Task prompt
Where a line in the listing below holds "cube", add it to the tally, and reply with that tally alone.

Given information
■ ■ ■ ■ ■ ■ ■
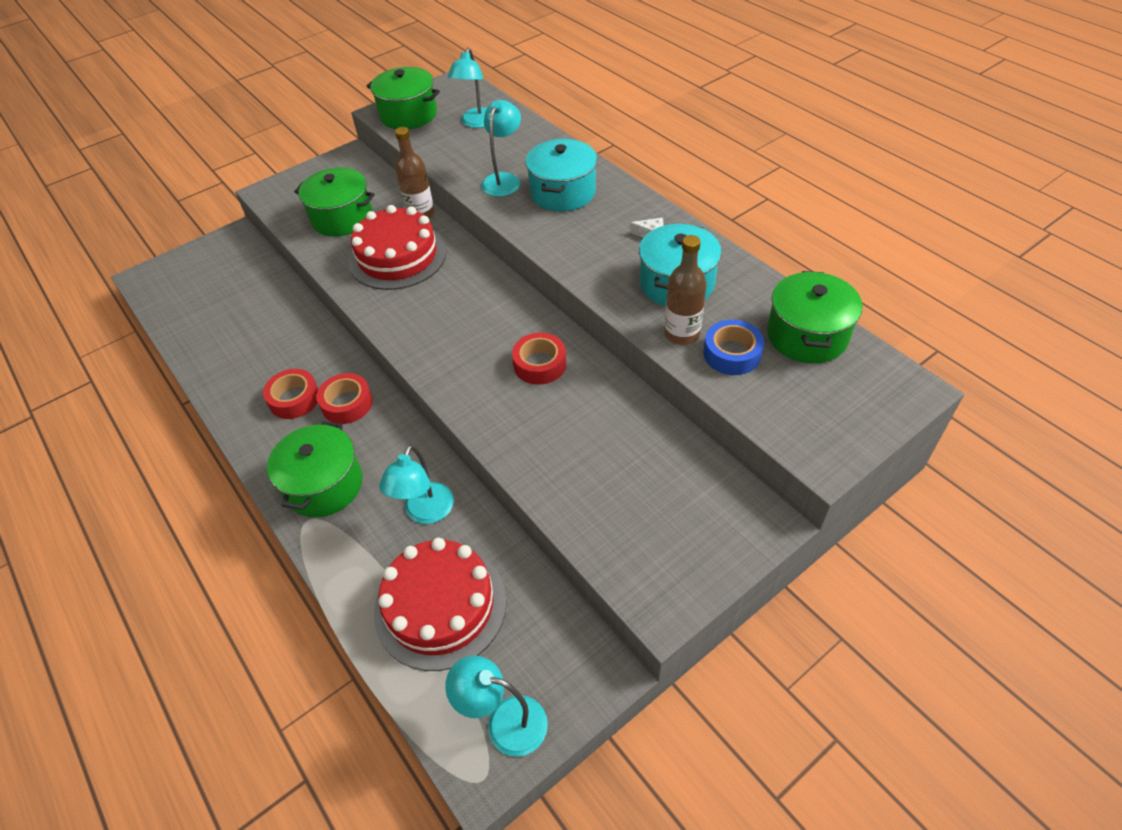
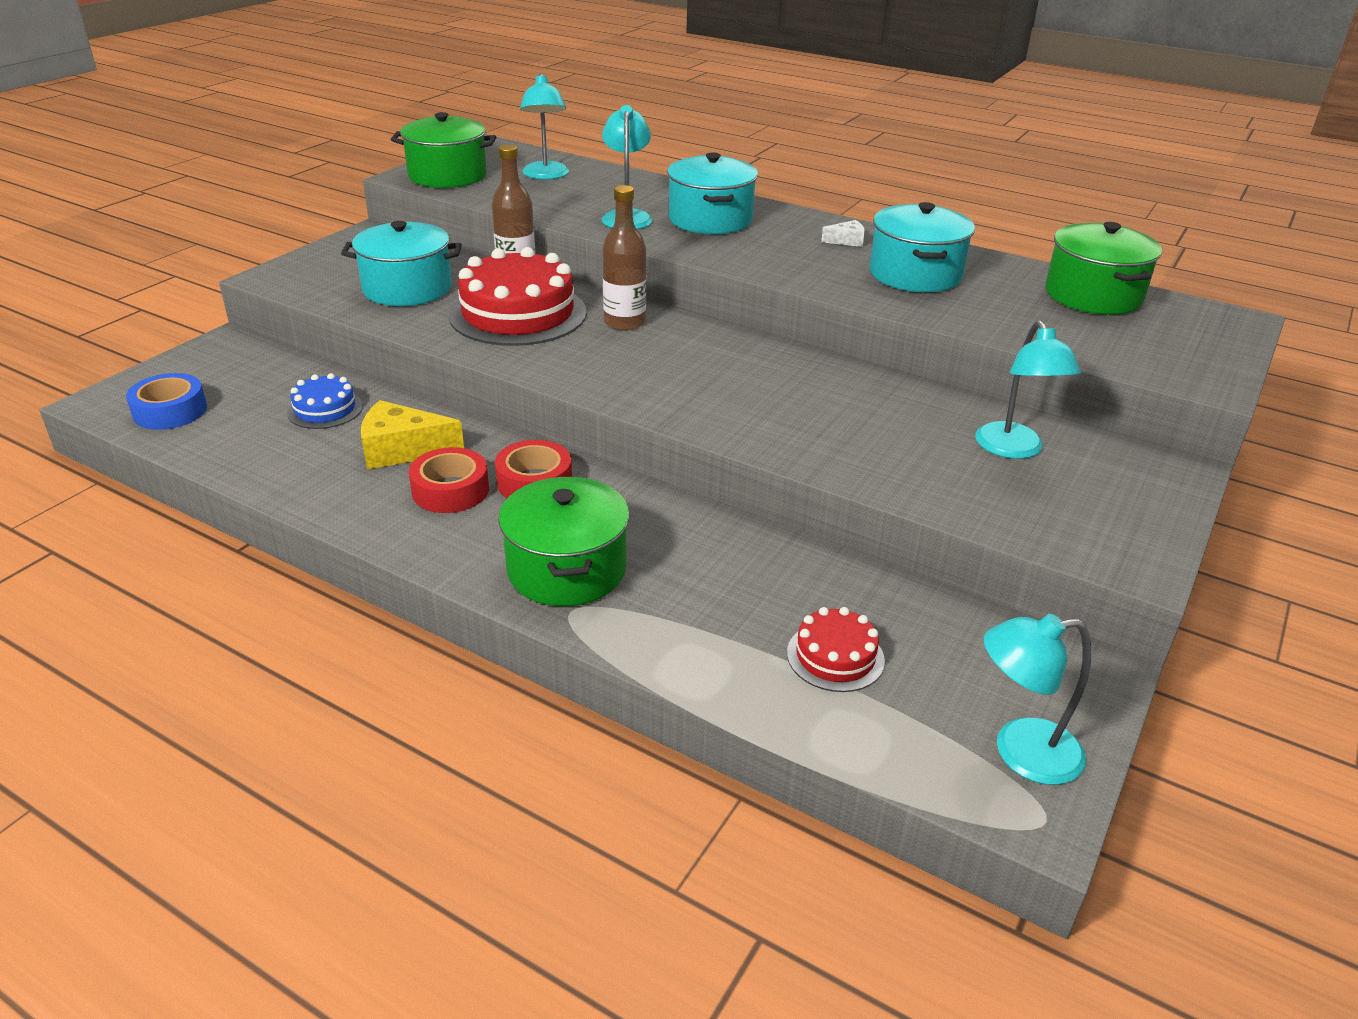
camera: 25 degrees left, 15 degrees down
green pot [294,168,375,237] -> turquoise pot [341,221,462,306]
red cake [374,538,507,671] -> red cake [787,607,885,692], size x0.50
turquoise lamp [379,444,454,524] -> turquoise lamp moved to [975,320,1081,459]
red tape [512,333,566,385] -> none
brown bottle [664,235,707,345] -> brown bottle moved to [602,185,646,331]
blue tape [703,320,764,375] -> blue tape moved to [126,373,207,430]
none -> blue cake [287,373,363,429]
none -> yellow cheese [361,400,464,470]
■ ■ ■ ■ ■ ■ ■
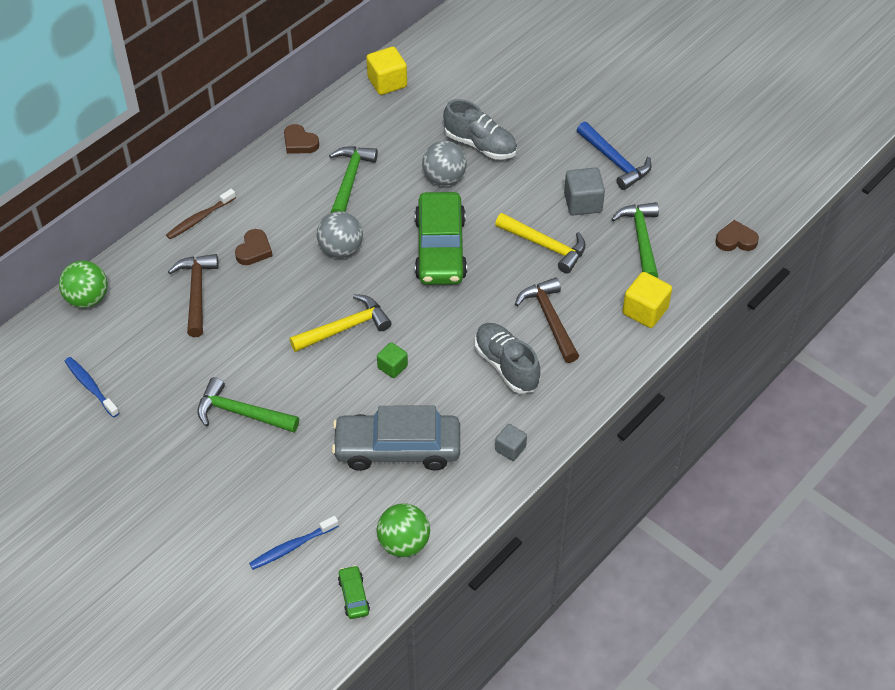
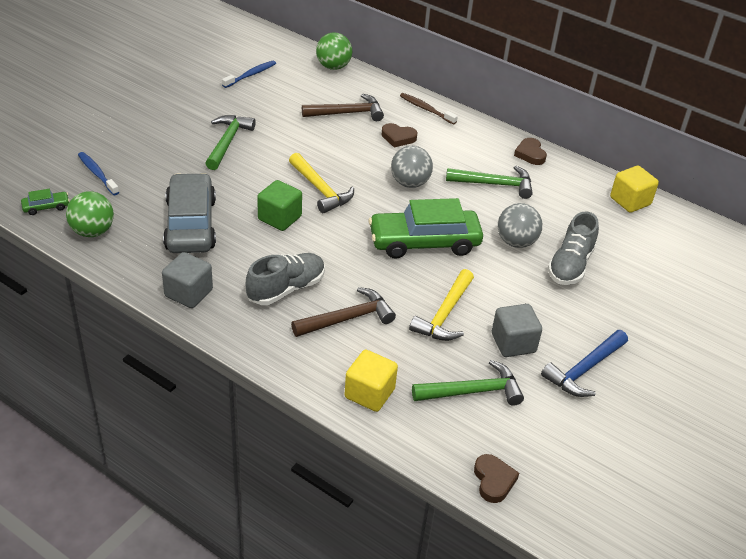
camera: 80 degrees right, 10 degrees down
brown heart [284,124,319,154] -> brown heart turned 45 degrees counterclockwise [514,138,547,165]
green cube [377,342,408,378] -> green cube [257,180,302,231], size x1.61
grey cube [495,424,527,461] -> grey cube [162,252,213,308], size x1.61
■ ■ ■ ■ ■ ■ ■
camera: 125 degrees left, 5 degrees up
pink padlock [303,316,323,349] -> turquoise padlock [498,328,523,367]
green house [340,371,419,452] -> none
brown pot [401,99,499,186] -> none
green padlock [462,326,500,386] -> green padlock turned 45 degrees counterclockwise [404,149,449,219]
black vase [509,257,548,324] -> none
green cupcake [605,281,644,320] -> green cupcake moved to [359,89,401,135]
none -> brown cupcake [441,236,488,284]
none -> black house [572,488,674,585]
■ ■ ■ ■ ■ ■ ■
Response to the task
2